- [Goal of the exercise]: Skip the pictures. Output only the lines below starting at the line with "F201: 2A (GND, n2) -> none" and ending at the line with "J203 pin 3: n2 -> GND", both ends included, exactly as they are.

(Content revision data)

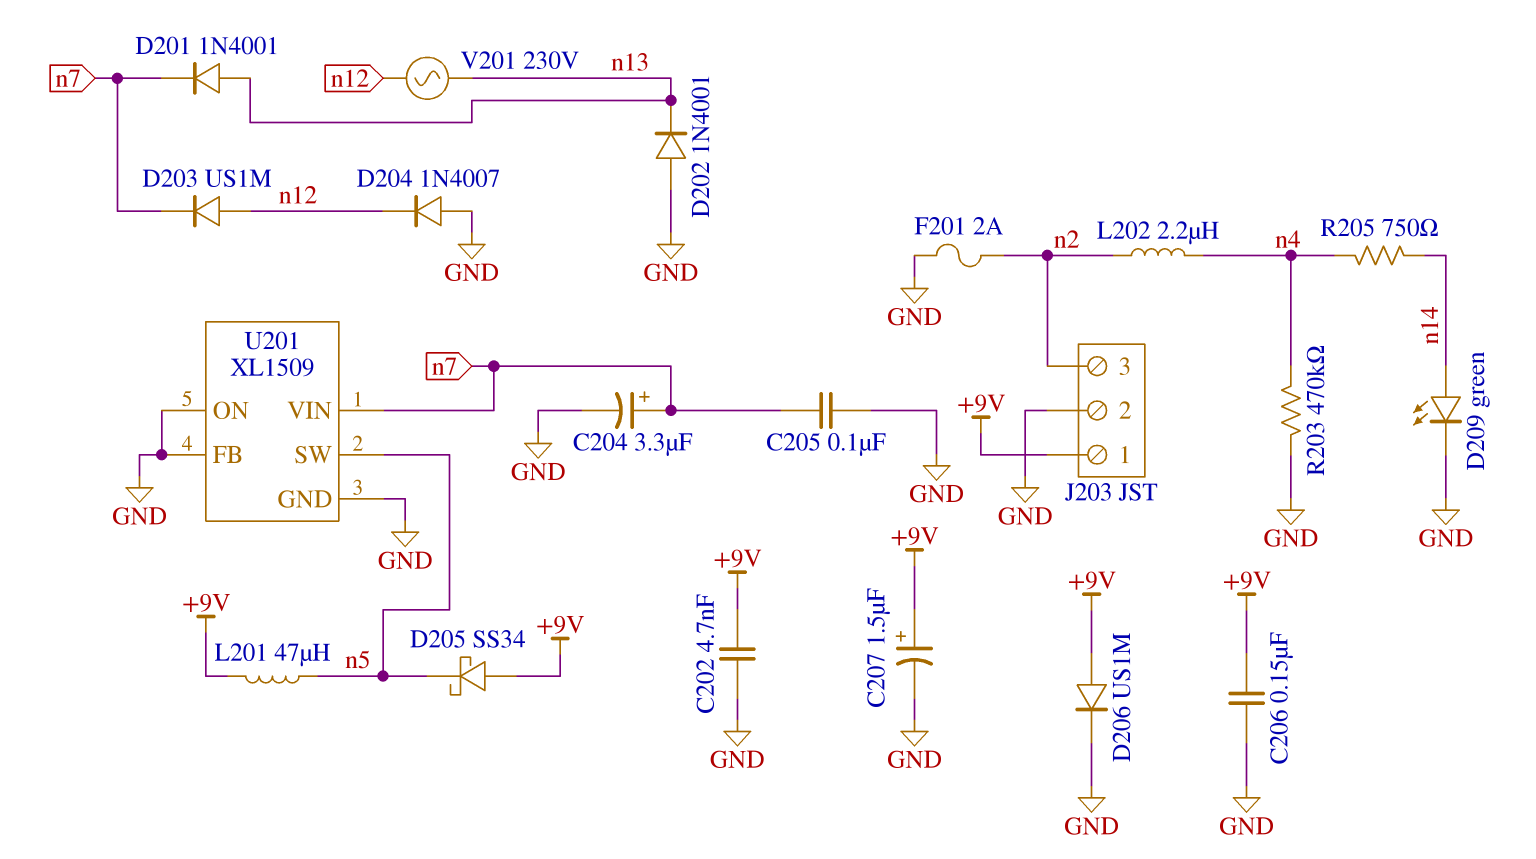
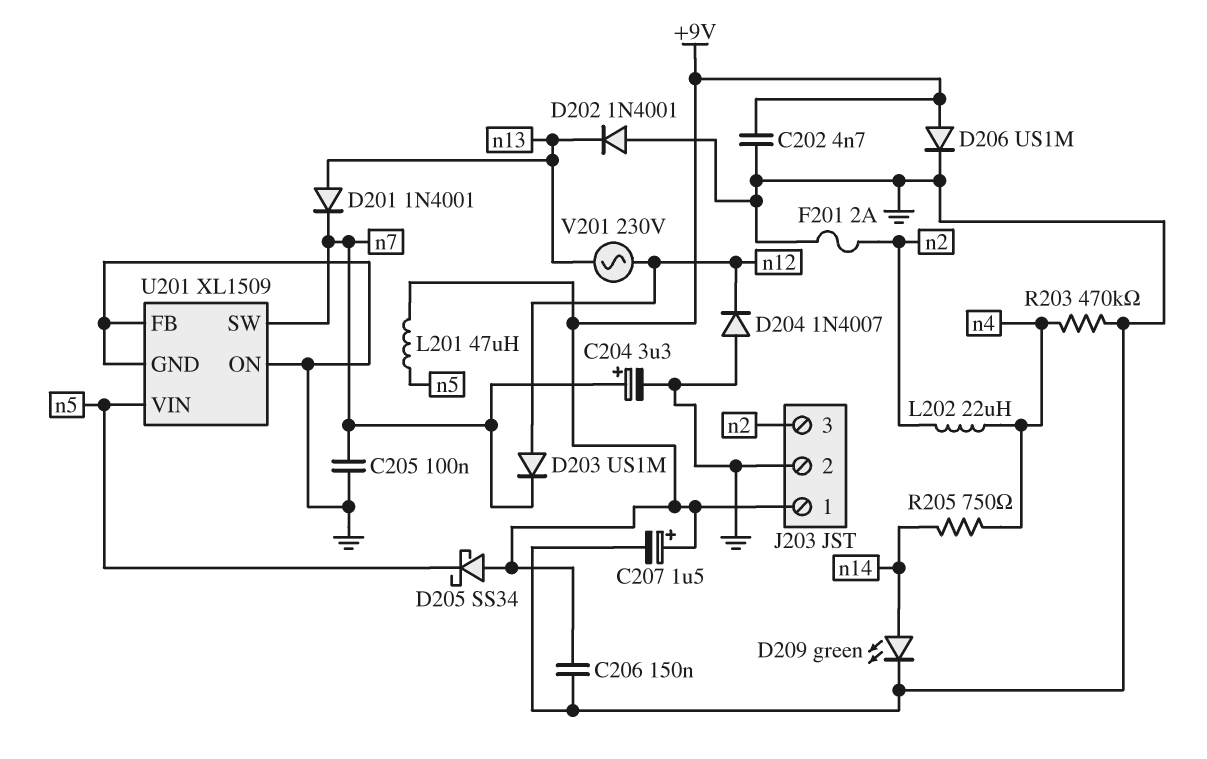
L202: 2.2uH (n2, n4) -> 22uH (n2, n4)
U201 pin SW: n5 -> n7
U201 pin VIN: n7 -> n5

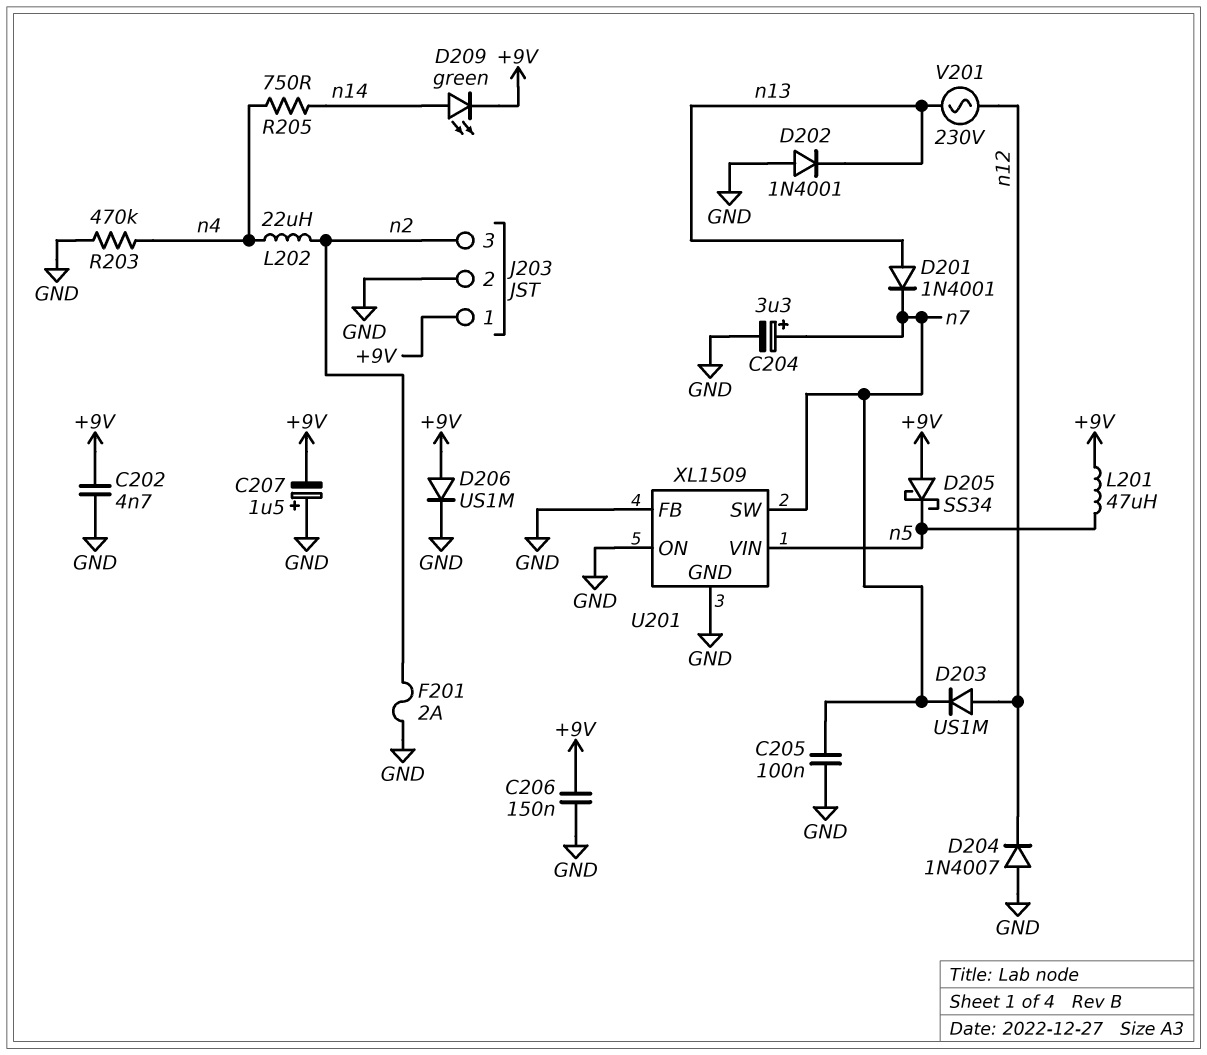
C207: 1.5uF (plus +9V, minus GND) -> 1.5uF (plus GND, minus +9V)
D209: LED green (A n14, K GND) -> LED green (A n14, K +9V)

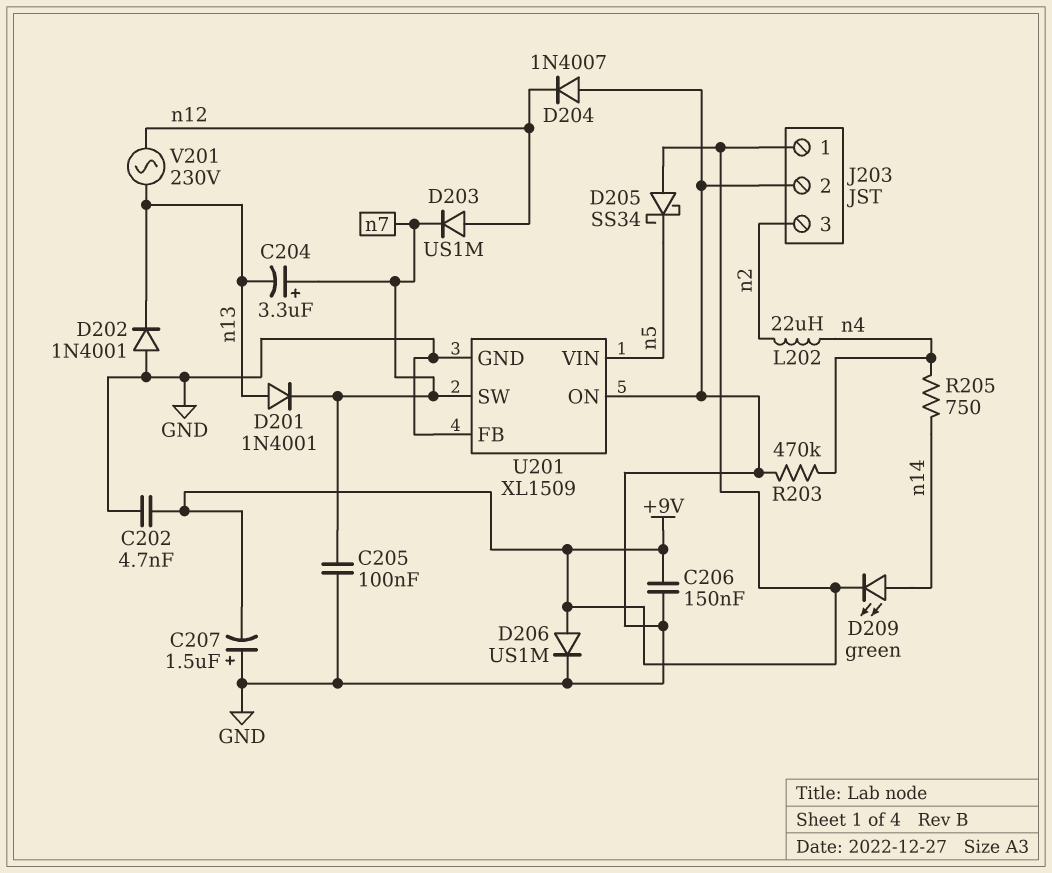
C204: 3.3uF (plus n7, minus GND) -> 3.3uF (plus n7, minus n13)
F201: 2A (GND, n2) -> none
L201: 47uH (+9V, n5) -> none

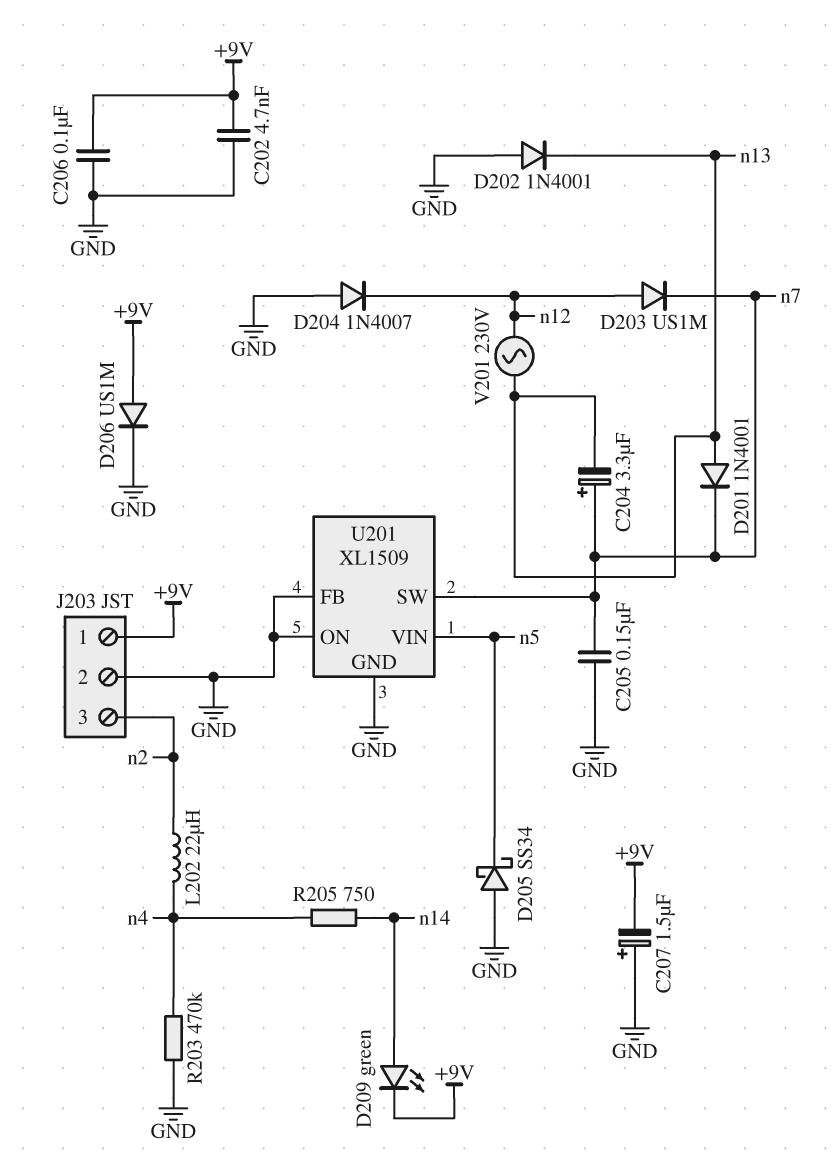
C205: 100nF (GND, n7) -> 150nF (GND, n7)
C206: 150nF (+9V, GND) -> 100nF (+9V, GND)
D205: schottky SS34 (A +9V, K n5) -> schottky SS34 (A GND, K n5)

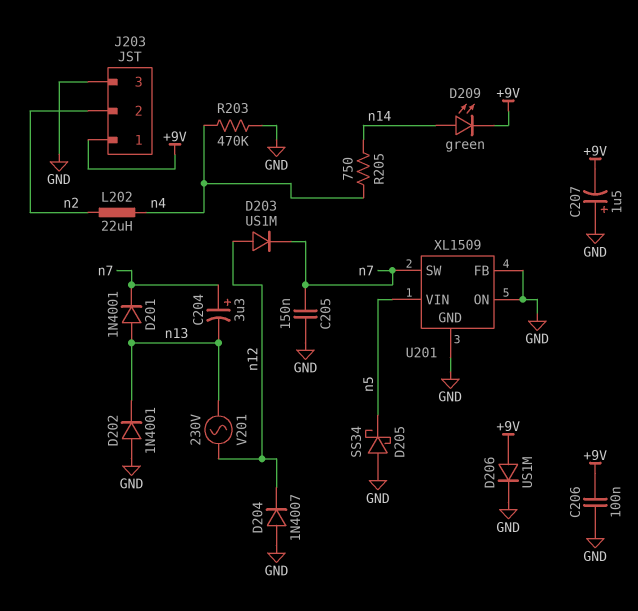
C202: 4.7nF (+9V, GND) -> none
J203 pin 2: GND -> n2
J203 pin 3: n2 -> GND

--

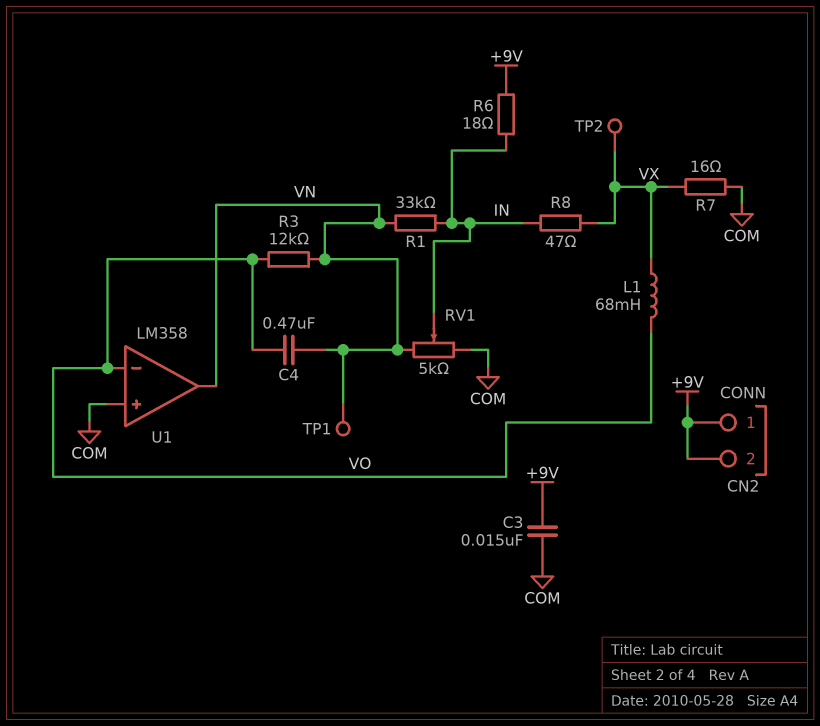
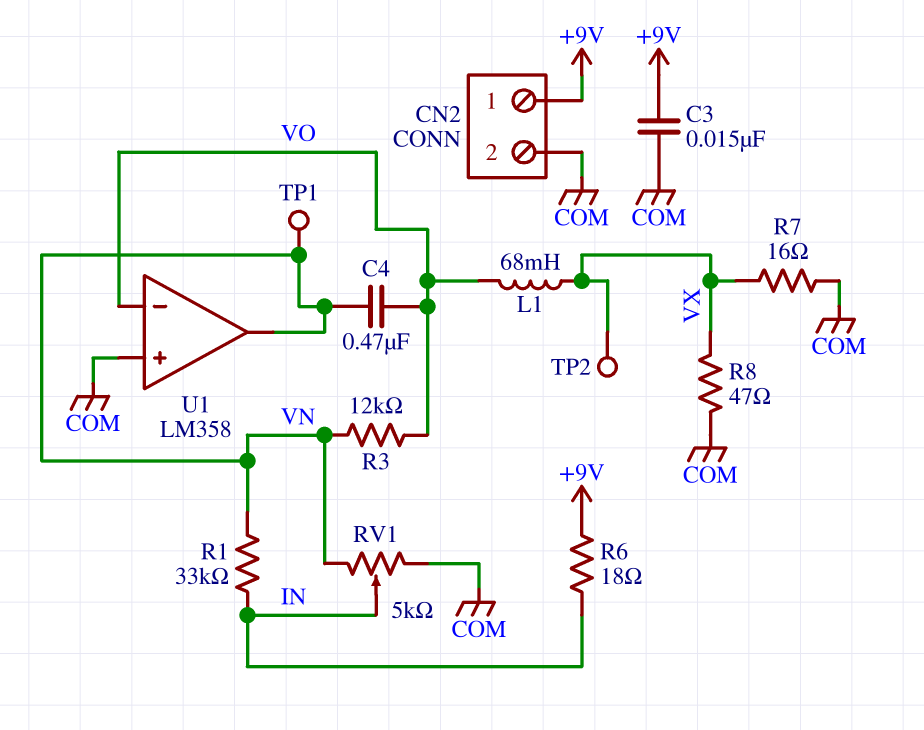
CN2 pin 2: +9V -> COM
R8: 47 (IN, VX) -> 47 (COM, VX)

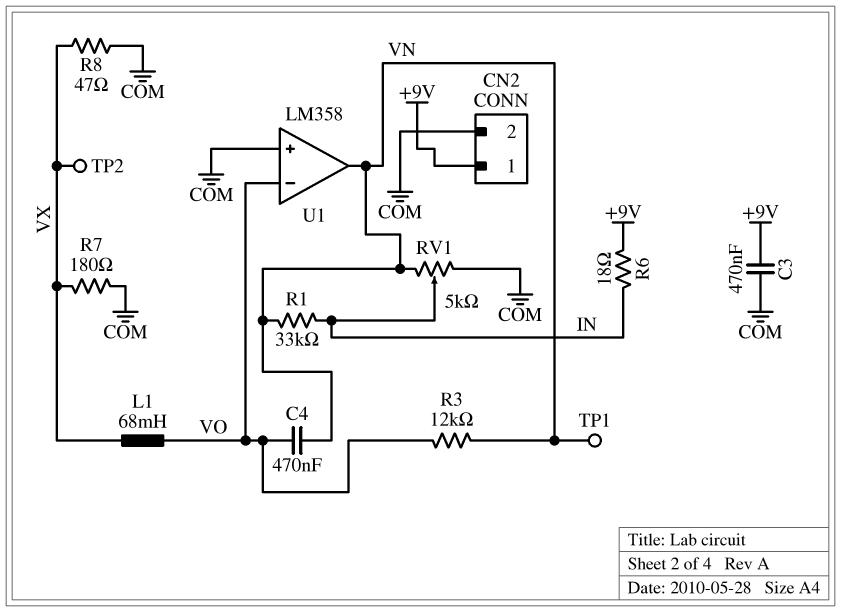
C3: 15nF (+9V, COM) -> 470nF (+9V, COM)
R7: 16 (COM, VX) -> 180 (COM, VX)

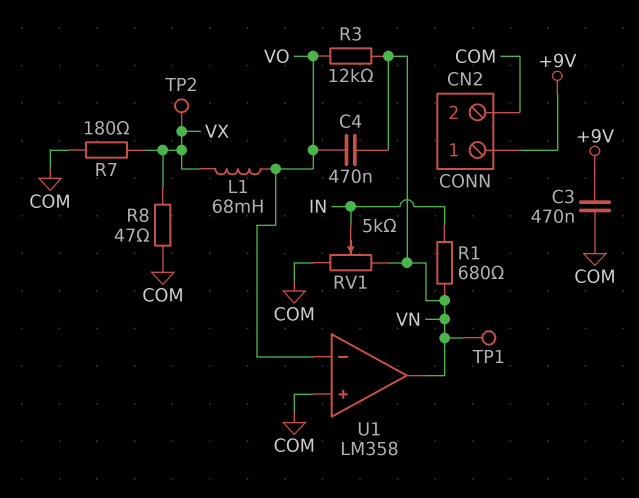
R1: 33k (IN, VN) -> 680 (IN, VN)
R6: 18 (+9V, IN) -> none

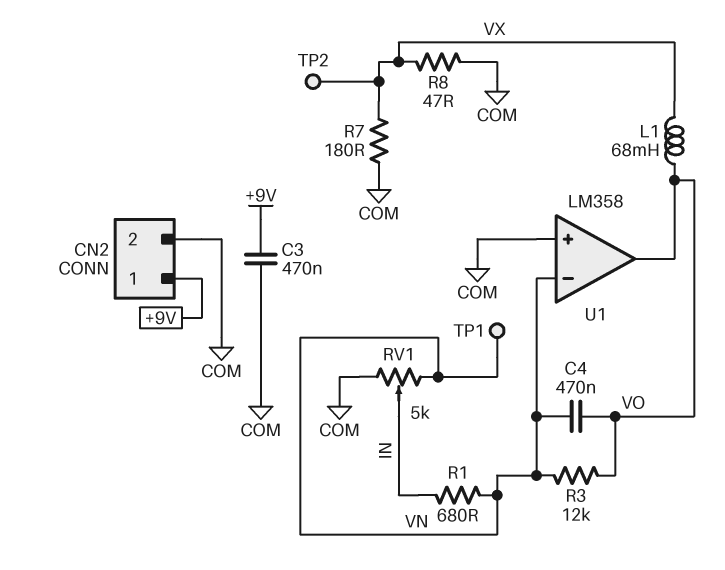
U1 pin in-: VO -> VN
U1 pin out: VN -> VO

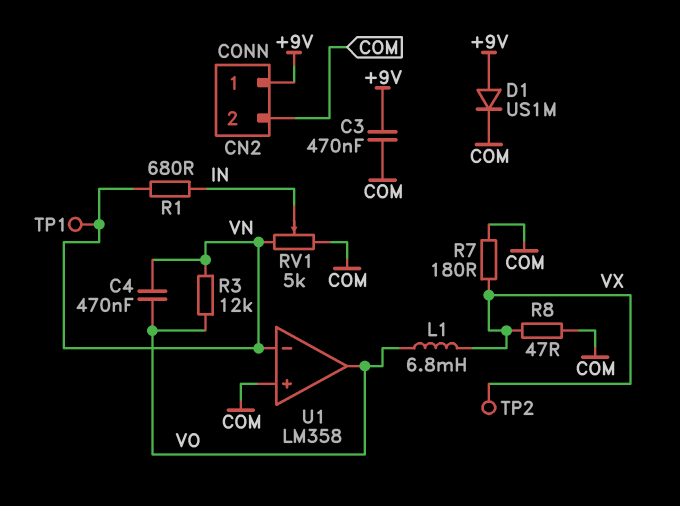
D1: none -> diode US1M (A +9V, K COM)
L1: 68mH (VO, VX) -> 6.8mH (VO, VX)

- [Reply]:
F201: 2A (GND, n2) -> none
L201: 47uH (+9V, n5) -> none

C205: 100nF (GND, n7) -> 150nF (GND, n7)
C206: 150nF (+9V, GND) -> 100nF (+9V, GND)
D205: schottky SS34 (A +9V, K n5) -> schottky SS34 (A GND, K n5)

C202: 4.7nF (+9V, GND) -> none
J203 pin 2: GND -> n2
J203 pin 3: n2 -> GND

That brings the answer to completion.